Source records
»»

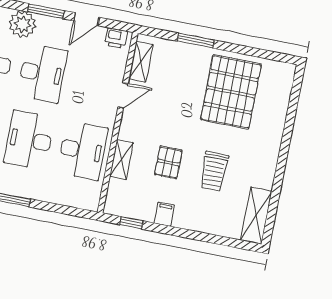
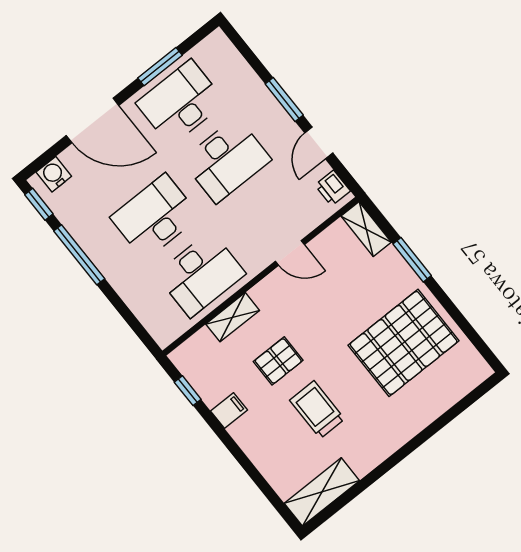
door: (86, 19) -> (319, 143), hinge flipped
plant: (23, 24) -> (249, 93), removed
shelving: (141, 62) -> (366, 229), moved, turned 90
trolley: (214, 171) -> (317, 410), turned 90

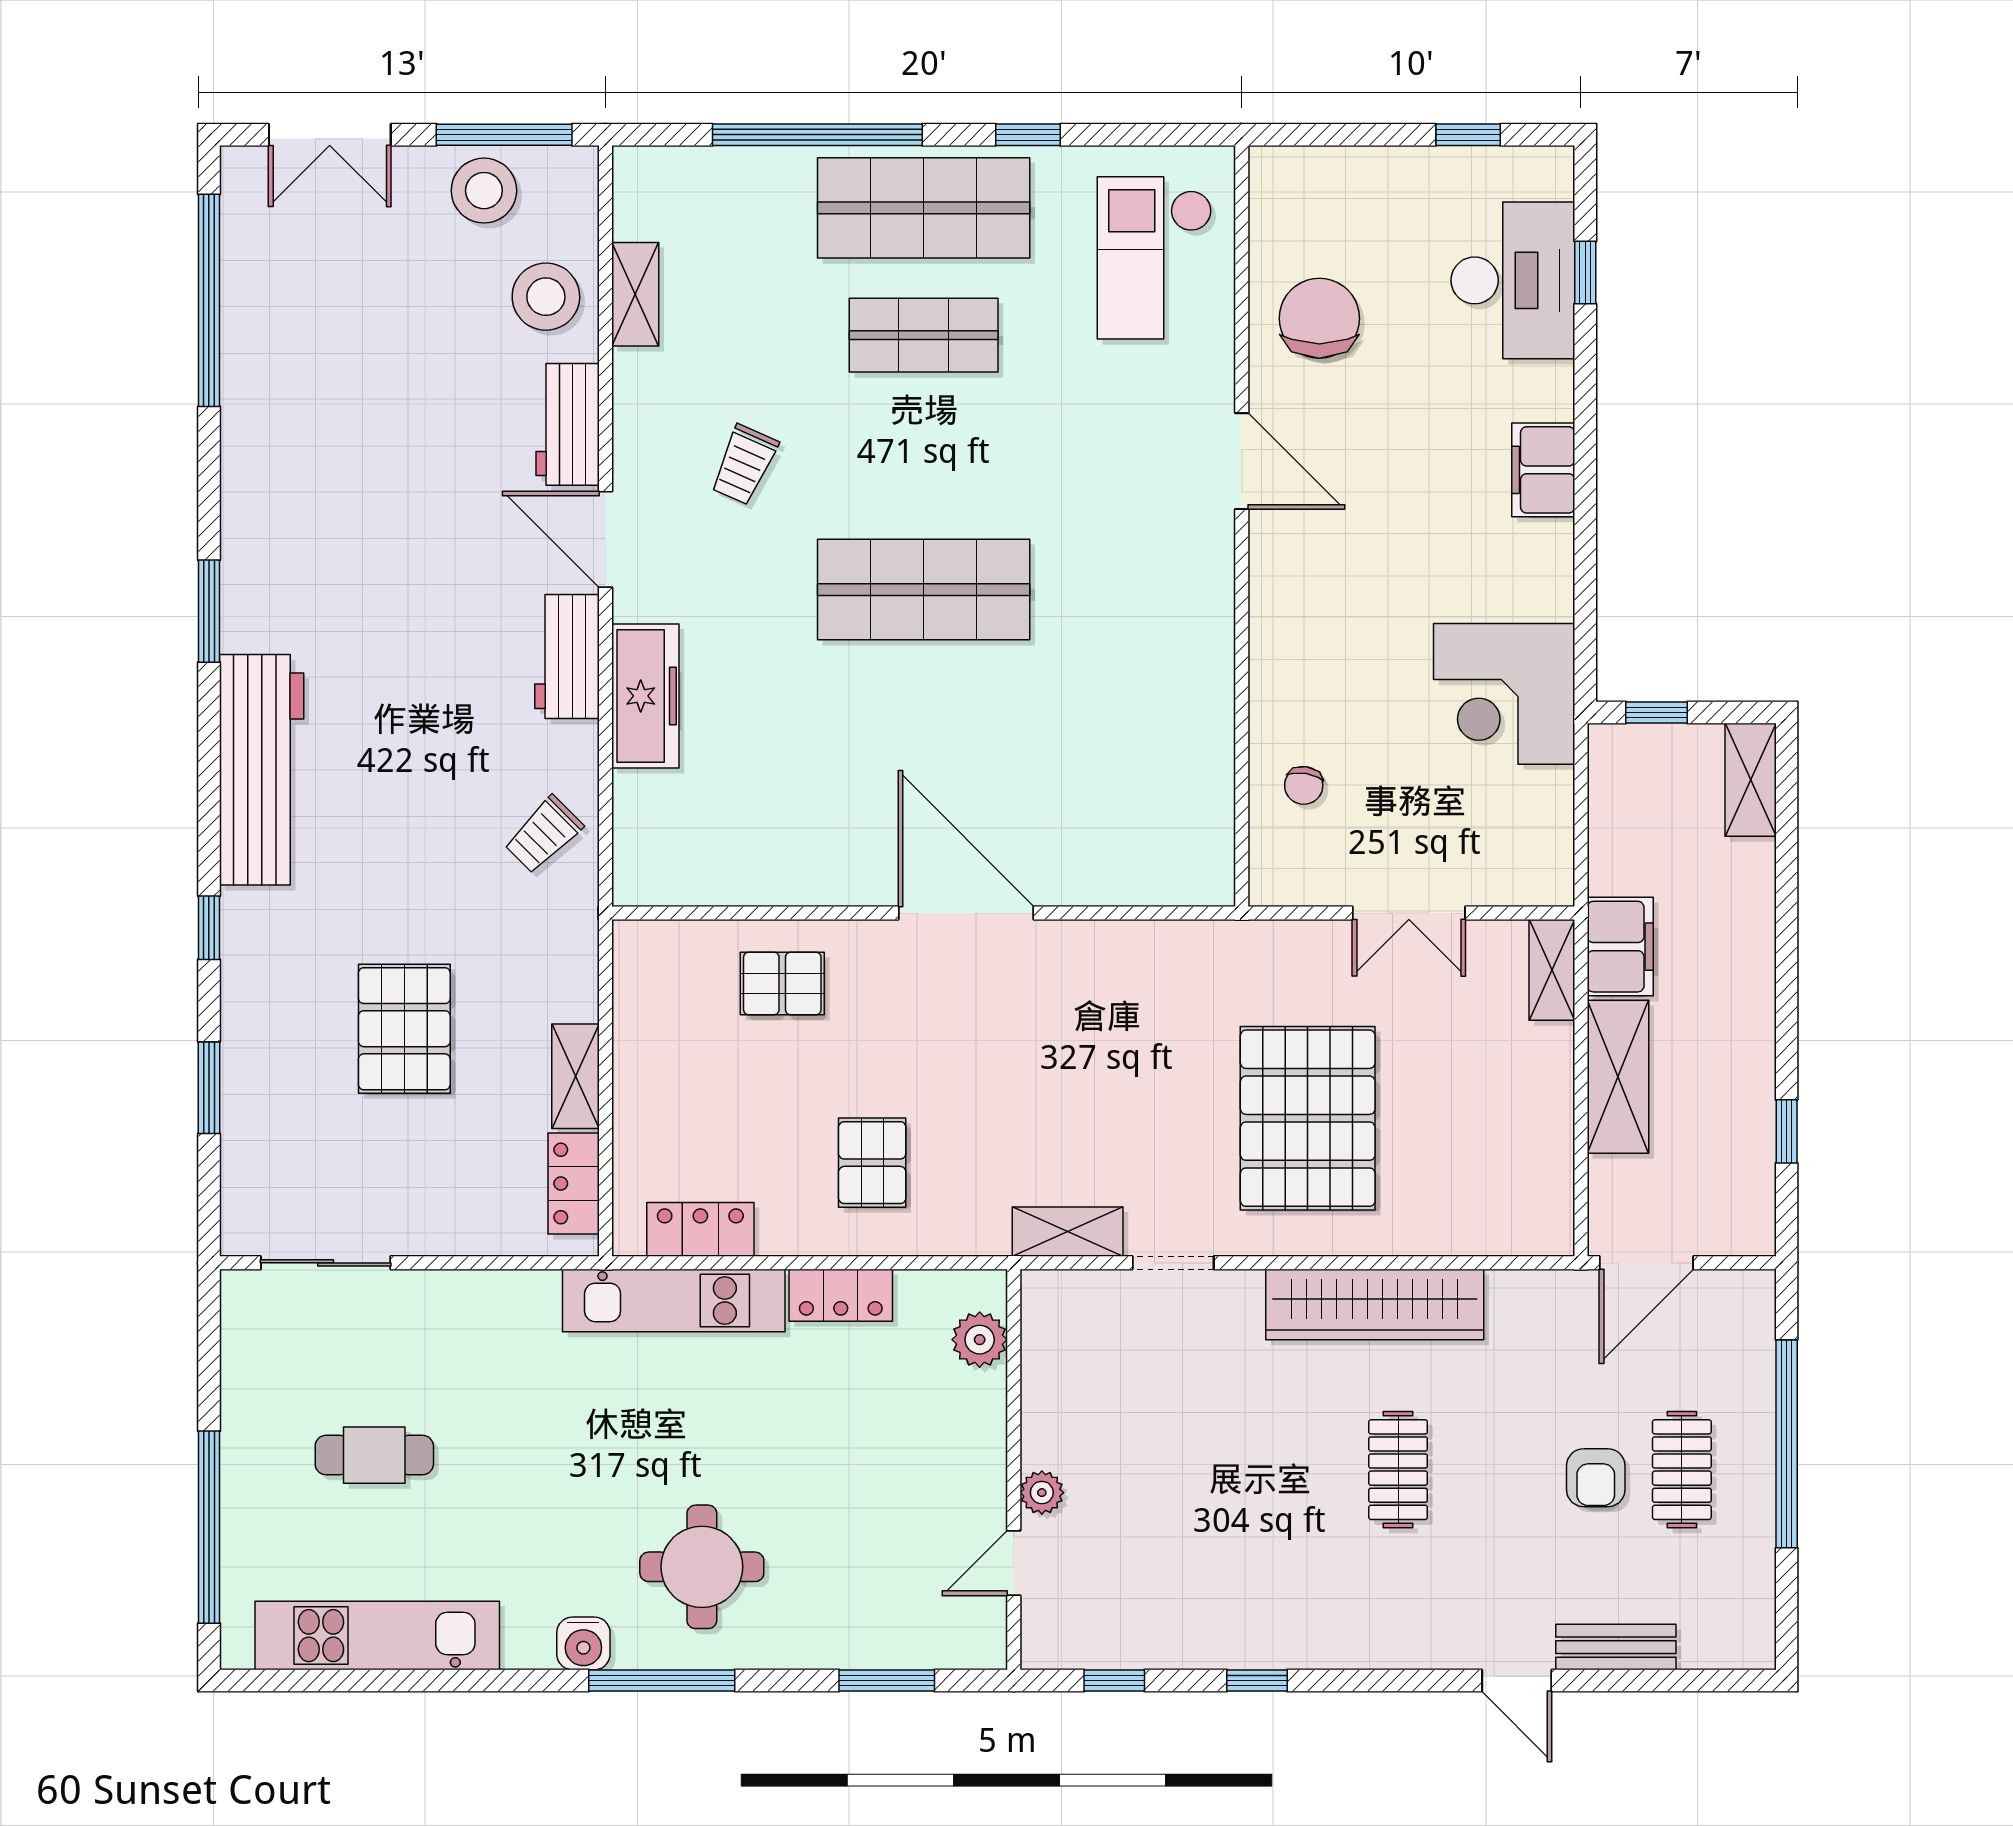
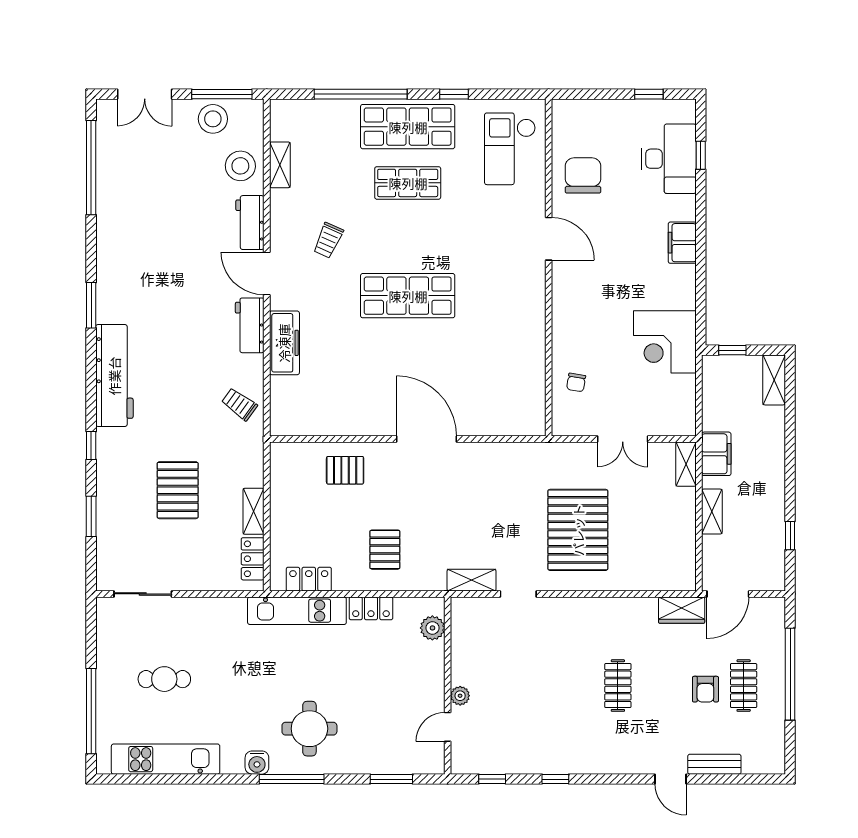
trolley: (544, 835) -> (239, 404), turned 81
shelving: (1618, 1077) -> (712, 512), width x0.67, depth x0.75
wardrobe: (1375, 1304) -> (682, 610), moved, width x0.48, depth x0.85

««

## TASK BRIEF
All records above should be duplicated exactly, with the pictures omitted.

## SOLUTION FOR THIS PROBLEM
door: (86, 19) -> (319, 143), hinge flipped
plant: (23, 24) -> (249, 93), removed
shelving: (141, 62) -> (366, 229), moved, turned 90
trolley: (214, 171) -> (317, 410), turned 90

trolley: (544, 835) -> (239, 404), turned 81
shelving: (1618, 1077) -> (712, 512), width x0.67, depth x0.75
wardrobe: (1375, 1304) -> (682, 610), moved, width x0.48, depth x0.85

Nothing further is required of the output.